▸ What the task requires
State how many lines of the data contain the word "under", and write nothing besides the number.

▸ Supplied records
=== Begin Enclosure ===
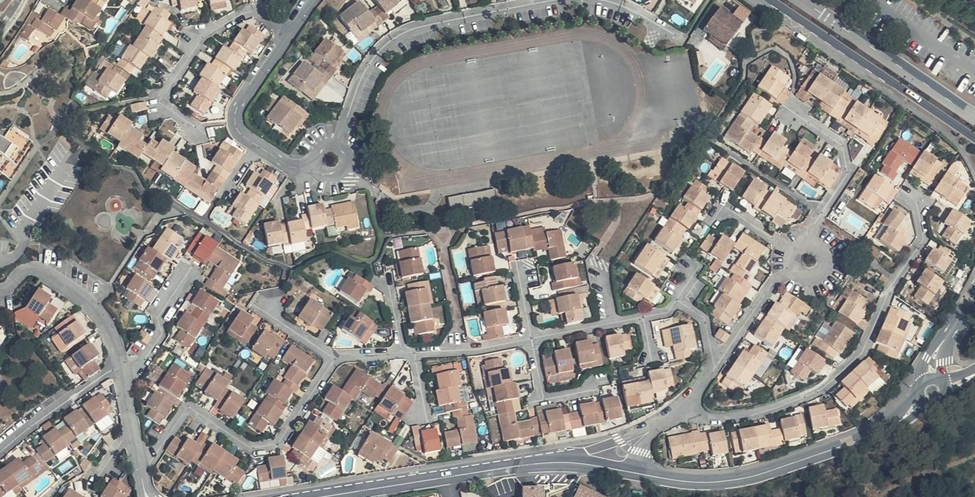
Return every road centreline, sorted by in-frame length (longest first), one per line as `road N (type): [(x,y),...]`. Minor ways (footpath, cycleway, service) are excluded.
road 1 (residential): [(680,41),(604,6),(407,41),(371,74),(337,166)]
road 2 (residential): [(683,409),(721,421),(779,415),(831,394),(868,359),(935,239),(925,200)]
road 3 (secondary): [(901,421),(758,475),(690,482),(636,474)]
road 4 (residential): [(140,468),(185,411),(249,447),(272,445),(334,360)]
road 5 (unclassified): [(772,0),(974,137)]
road 6 (secondary): [(565,461),(327,496)]
road 7 (residential): [(202,140),(164,96),(204,39),(242,15),(263,14),(290,34)]
road 8 (residential): [(290,34),(235,123),(284,166),(337,166)]
road 9 (unclassified): [(974,117),(800,0)]
road 10 (residential): [(810,247),(849,171),(844,144),(785,105)]
road 11 (residential): [(121,367),(120,337),(71,290),(31,270),(0,290)]
road 12 (residential): [(121,367),(0,450)]
road 13 (residential): [(123,381),(162,332),(159,317),(190,269)]
road 14 (residential): [(717,367),(800,261)]

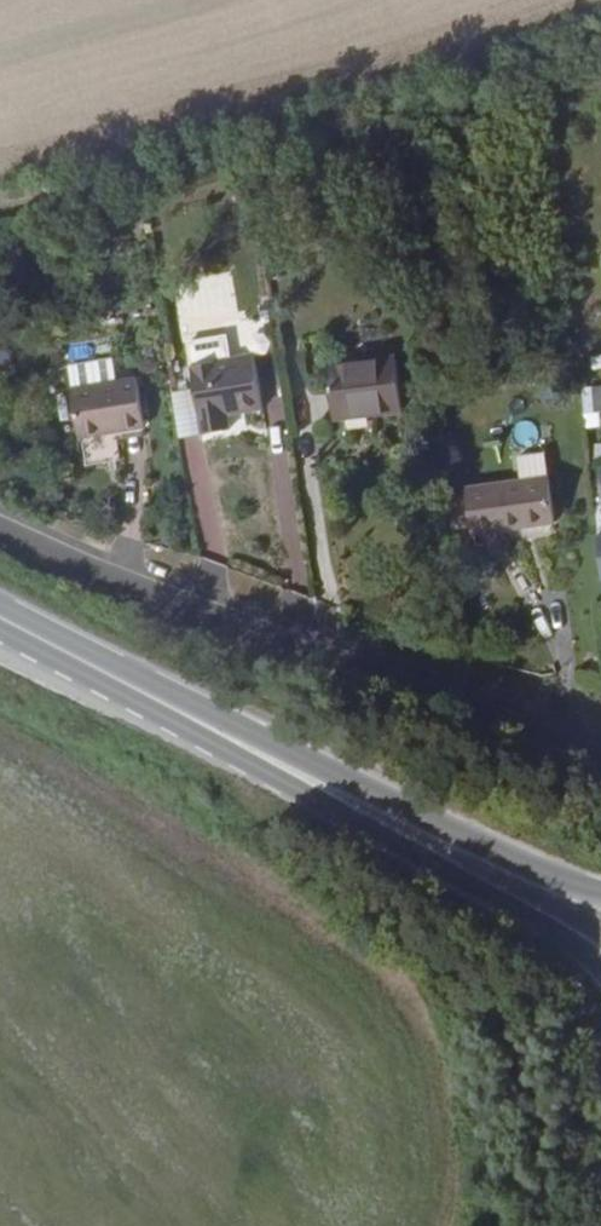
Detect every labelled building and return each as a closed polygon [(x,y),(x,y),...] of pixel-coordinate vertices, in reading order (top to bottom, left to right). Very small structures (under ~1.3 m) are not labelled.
[(273,357),(268,320),(223,329),(228,364),(187,371),(199,440),(226,436),(223,421),(259,414),(249,360),(273,357)] [(69,396),(113,388),(109,364),(64,373),(69,396)] [(399,416),(394,367),(324,375),(331,424),(399,416)] [(134,384),(113,388),(69,396),(68,396),(78,443),(117,435),(143,430),(134,384)] [(590,395),(593,418),(600,417),(600,394),(590,395)] [(145,439),(143,430),(117,435),(119,444),(145,439)] [(518,468),(522,492),(549,488),(546,465),(518,468)] [(549,488),(522,492),(466,500),(472,546),(555,534),(549,488)]
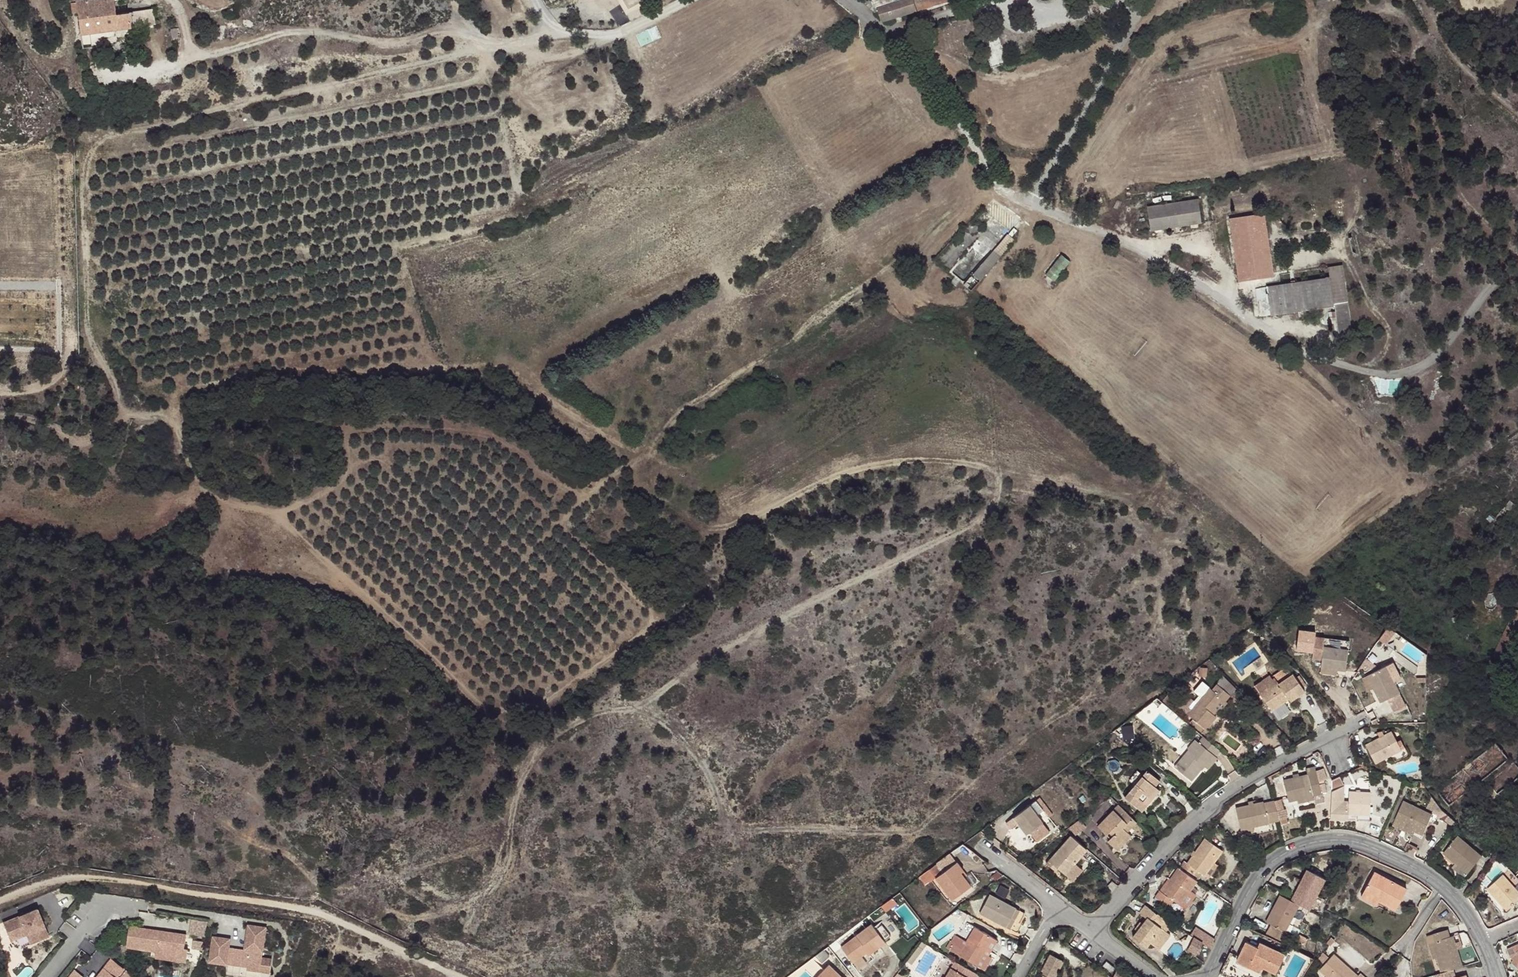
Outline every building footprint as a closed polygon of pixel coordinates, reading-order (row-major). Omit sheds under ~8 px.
[(130,28),(146,26),(144,11),(128,13),(115,15),(113,0),(102,0),(75,4),(76,9),(78,22),(83,51),(92,49),(91,33),(130,28)] [(894,2),(885,5),(883,0),(872,0),(876,16),(880,15),(882,21),(952,0),(894,0),(894,2)] [(144,11),(146,26),(155,25),(153,10),(144,11)] [(177,36),(175,29),(167,32),(170,40),(177,36)] [(1002,34),(985,38),(992,68),(1009,64),(1002,34)] [(1203,193),(1151,199),(1155,223),(1206,217),(1203,193)] [(1234,213),(1242,266),(1273,260),(1265,209),(1234,213)] [(1006,233),(989,256),(997,264),(1030,220),(1021,214),(1006,233)] [(1273,260),(1242,266),(1244,280),(1276,274),(1273,260)] [(1334,277),(1264,288),(1266,301),(1268,314),(1338,303),(1342,331),(1355,329),(1345,265),(1332,267),(1334,277)] [(1505,522),(1517,510),(1517,501),(1506,513),(1501,509),(1496,514),(1505,522)] [(1321,663),(1346,665),(1349,643),(1324,640),(1325,632),(1315,631),(1313,652),(1323,653),(1321,663)] [(1394,658),(1387,662),(1368,671),(1381,698),(1389,694),(1395,706),(1406,701),(1399,688),(1395,678),(1402,674),(1394,658)] [(1303,686),(1292,669),(1277,679),(1275,676),(1258,688),(1270,706),(1287,695),(1289,697),(1303,686)] [(1224,694),(1213,683),(1188,710),(1205,727),(1218,713),(1212,707),(1224,694)] [(1403,746),(1394,727),(1367,739),(1376,758),(1403,746)] [(1210,752),(1194,735),(1186,744),(1188,746),(1172,762),(1190,779),(1200,768),(1197,765),(1210,752)] [(1321,789),(1313,761),(1303,764),(1305,771),(1282,779),(1288,800),(1321,789)] [(1138,809),(1147,798),(1145,795),(1152,786),(1151,785),(1156,779),(1143,767),(1120,793),(1138,809)] [(1145,795),(1147,798),(1151,799),(1158,791),(1152,786),(1145,795)] [(1370,789),(1350,786),(1347,809),(1368,811),(1370,789)] [(1036,795),(1028,801),(1043,819),(1050,815),(1036,795)] [(1406,800),(1397,817),(1427,831),(1435,814),(1406,800)] [(1043,819),(1028,801),(1005,817),(1010,825),(1018,820),(1026,831),(1043,819)] [(1269,822),(1264,801),(1236,809),(1242,829),(1269,822)] [(1132,817),(1116,803),(1095,826),(1104,833),(1109,828),(1113,831),(1104,840),(1111,845),(1120,836),(1125,841),(1130,834),(1122,827),(1132,817)] [(1427,831),(1397,817),(1394,824),(1423,839),(1427,831)] [(1085,846),(1069,833),(1043,863),(1050,868),(1052,865),(1063,873),(1085,846)] [(1182,858),(1178,866),(1192,875),(1196,869),(1205,873),(1222,846),(1203,836),(1187,860),(1182,858)] [(1484,856),(1459,836),(1445,853),(1470,873),(1484,856)] [(957,860),(951,864),(956,871),(960,869),(962,868),(957,860)] [(956,871),(951,864),(934,875),(950,899),(970,885),(960,869),(956,871)] [(1192,875),(1178,866),(1161,892),(1156,890),(1151,897),(1168,906),(1172,899),(1181,904),(1198,879),(1192,875)] [(1325,877),(1307,868),(1291,897),(1309,907),(1325,877)] [(1408,886),(1374,868),(1365,885),(1380,893),(1377,897),(1396,907),(1408,886)] [(1517,888),(1517,877),(1512,870),(1507,874),(1517,888)] [(1507,874),(1490,887),(1508,911),(1517,903),(1517,888),(1507,874)] [(1365,885),(1361,893),(1375,901),(1377,897),(1380,893),(1365,885)] [(1013,904),(987,889),(977,907),(1004,922),(1013,904)] [(1270,925),(1266,934),(1285,943),(1289,934),(1284,932),(1298,902),(1279,894),(1272,908),(1276,909),(1269,924),(1270,925)] [(1164,914),(1144,901),(1138,909),(1147,914),(1134,934),(1148,943),(1150,940),(1160,946),(1169,929),(1159,922),(1164,914)] [(37,908),(3,922),(9,937),(25,930),(26,934),(29,932),(34,942),(49,935),(37,908)] [(883,938),(874,926),(872,922),(840,945),(851,959),(873,944),(876,947),(885,941),(883,938)] [(880,922),(874,926),(883,938),(889,934),(880,922)] [(992,933),(976,924),(961,950),(978,960),(992,933)] [(225,938),(214,937),(211,962),(249,967),(248,970),(261,971),(263,958),(267,927),(249,925),(246,949),(230,947),(231,941),(225,941),(225,938)] [(1455,967),(1463,964),(1454,932),(1451,932),(1449,925),(1435,929),(1437,936),(1433,937),(1444,970),(1455,967)] [(1198,926),(1193,933),(1204,941),(1211,945),(1215,937),(1198,926)] [(132,929),(128,950),(158,954),(182,958),(183,952),(186,952),(188,941),(167,938),(167,934),(132,929)] [(25,930),(9,937),(10,940),(26,934),(25,930)] [(1200,951),(1204,941),(1193,933),(1188,930),(1183,939),(1200,951)] [(1257,945),(1244,939),(1235,959),(1258,970),(1261,965),(1274,971),(1283,951),(1259,940),(1257,945)] [(1507,946),(1513,957),(1517,962),(1517,942),(1507,946)] [(1067,957),(1055,951),(1045,969),(1048,970),(1044,976),(1057,976),(1067,957)] [(1337,951),(1323,967),(1333,976),(1352,976),(1358,970),(1337,951)] [(183,952),(182,958),(158,954),(157,961),(186,965),(187,953),(186,952),(183,952)] [(1114,964),(1105,957),(1101,963),(1111,969),(1114,964)] [(263,958),(261,971),(271,973),(272,959),(263,958)] [(955,959),(945,975),(949,976),(970,976),(973,976),(976,976),(979,972),(955,959)] [(111,960),(97,976),(132,976),(111,960)] [(814,976),(845,976),(829,962),(814,976)] [(1444,970),(1434,973),(1435,976),(1467,976),(1465,970),(1457,973),(1455,967),(1444,970)]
=== End Enclosure ===
▸ Solution to this task
2